### WORK ITEM
Give again, word for word, the lines below that run from the line with "cyan cross: (163, 325)" through the line with "pink cross: (255, 125) -> (139, 66), moved". Drop the pictures.

### SOURCE INFORMATION
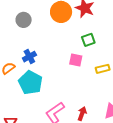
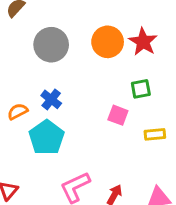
gray circle: (24, 20) -> (51, 45), size x1.5
blue cross: (29, 57) -> (51, 99), turned -32

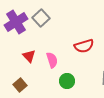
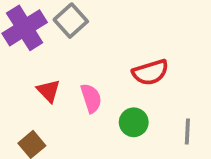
green circle: (67, 81) -> (134, 122), moved

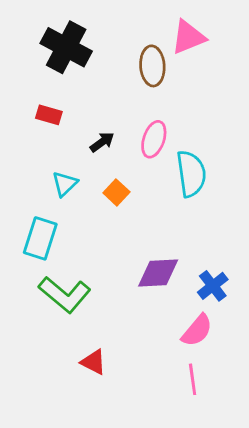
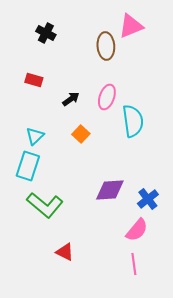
black cross: (66, 47) -> (46, 33), size x0.6
cyan triangle: (65, 184) -> (35, 136), moved

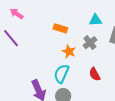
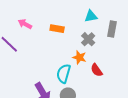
pink arrow: (17, 14) -> (25, 24), moved
orange star: (69, 51) -> (79, 57), moved

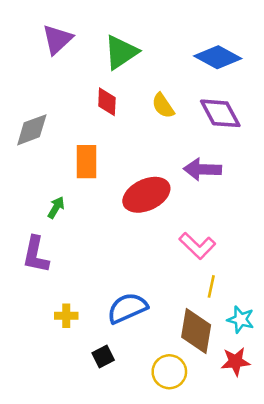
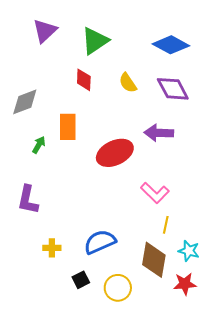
green arrow: (56, 208) -> (39, 145), moved
yellow circle: (169, 372) -> (118, 288), moved

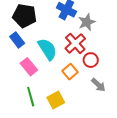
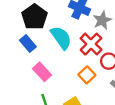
black pentagon: (25, 16) -> (34, 17), turned 30
cyan semicircle: (47, 49) -> (61, 38), moved

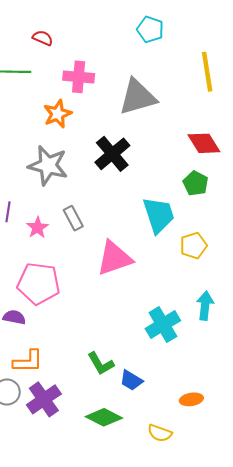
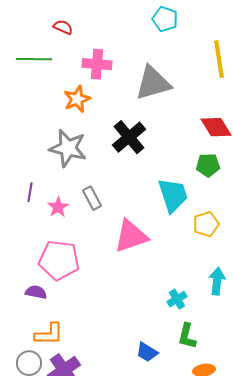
green pentagon: (196, 183) -> (208, 165), turned -30
cyan cross: (163, 325) -> (177, 299), size x0.6
green L-shape: (101, 364) -> (187, 336), moved, turned 44

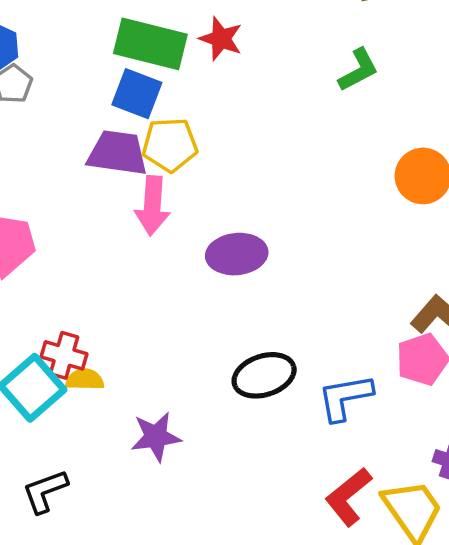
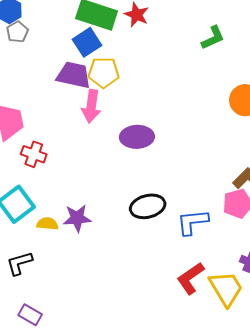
blue square: (137, 94) -> (87, 42), turned 32
red cross: (64, 355) -> (34, 154), moved
yellow semicircle: (85, 380) -> (47, 224), moved
purple star: (156, 437) -> (77, 218), moved

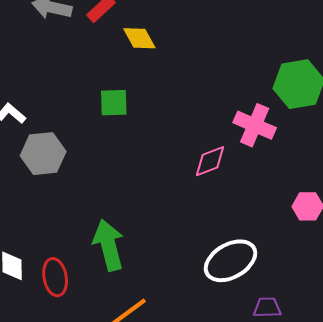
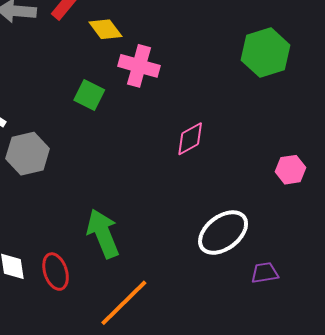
green square: (114, 103) -> (89, 95), turned 36
pink cross: (255, 125) -> (139, 66), moved

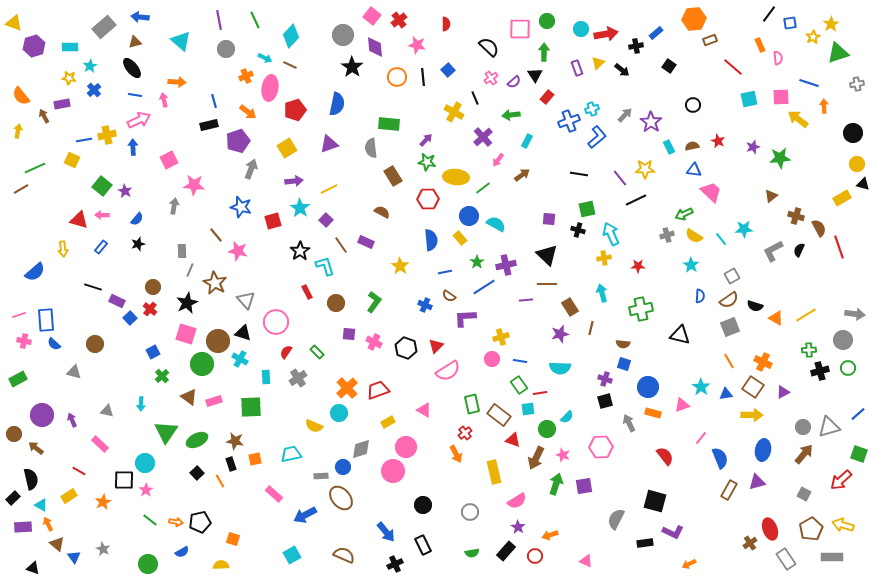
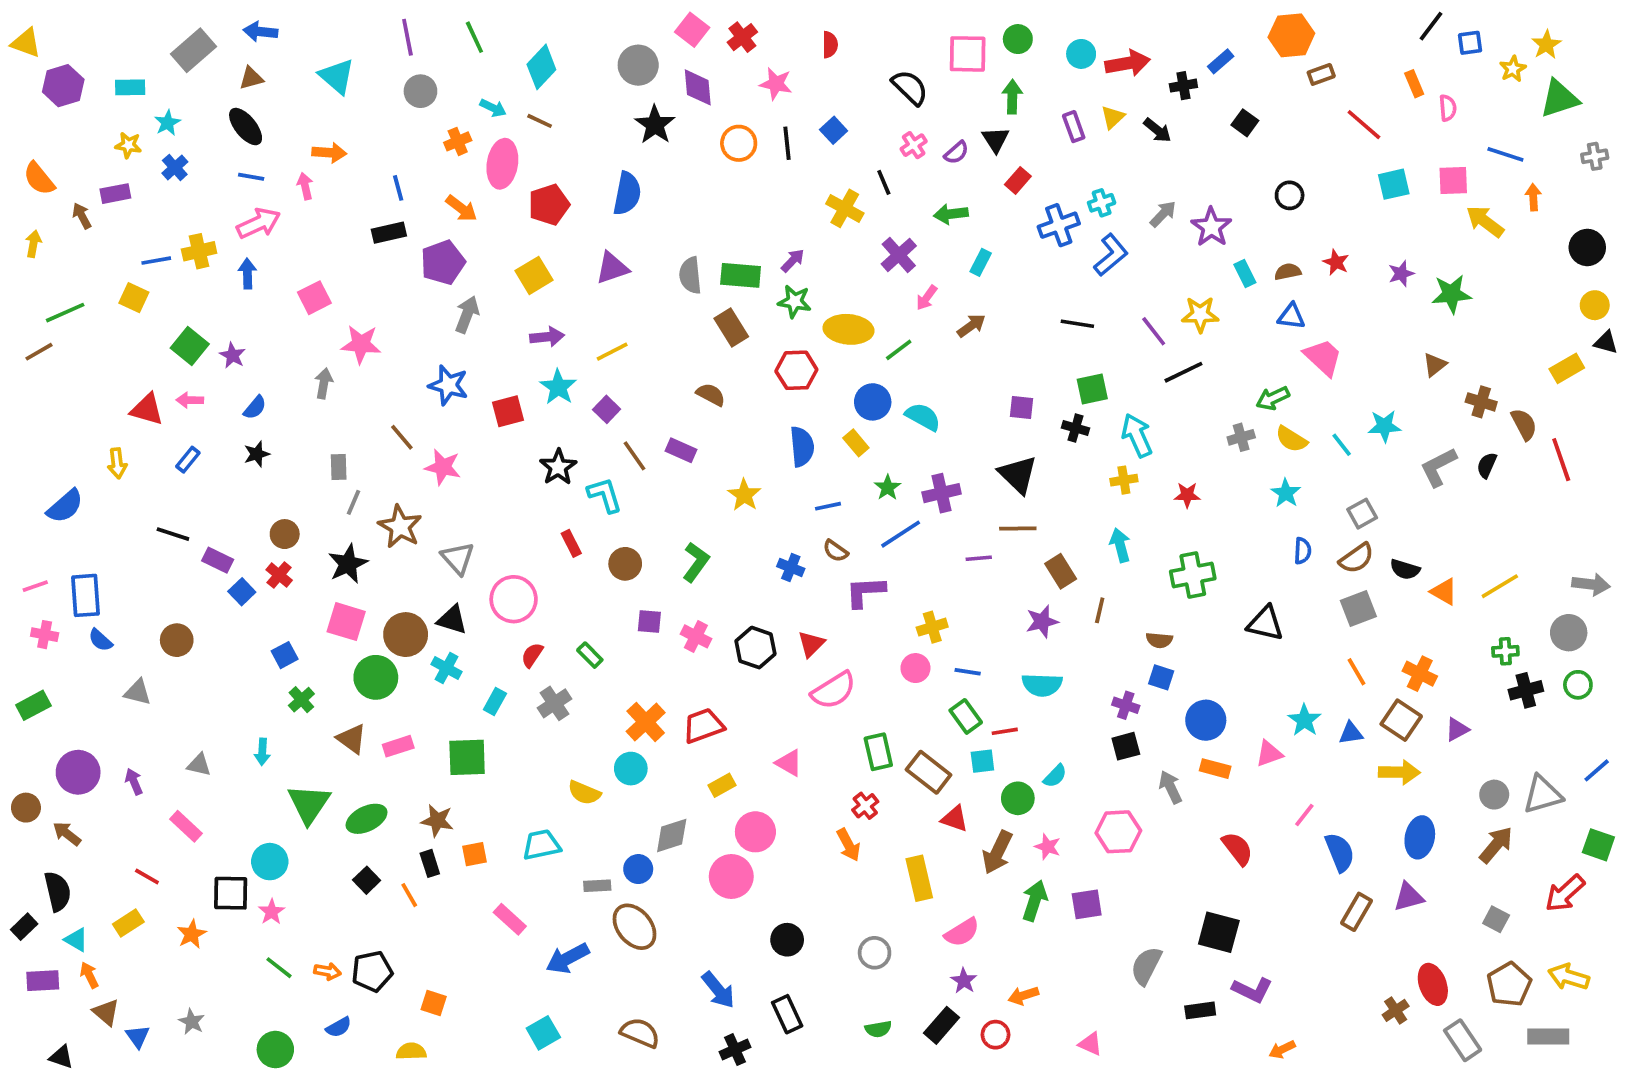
green rectangle: (389, 124) -> (741, 275), moved
cyan rectangle: (266, 377) -> (495, 702), turned 32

### ANSWER BOX
cyan cross: (163, 325) -> (177, 299), size x0.6
green L-shape: (101, 364) -> (187, 336), moved, turned 44

blue square: (137, 94) -> (87, 42), turned 32
red cross: (64, 355) -> (34, 154), moved
yellow semicircle: (85, 380) -> (47, 224), moved
purple star: (156, 437) -> (77, 218), moved

green square: (114, 103) -> (89, 95), turned 36
pink cross: (255, 125) -> (139, 66), moved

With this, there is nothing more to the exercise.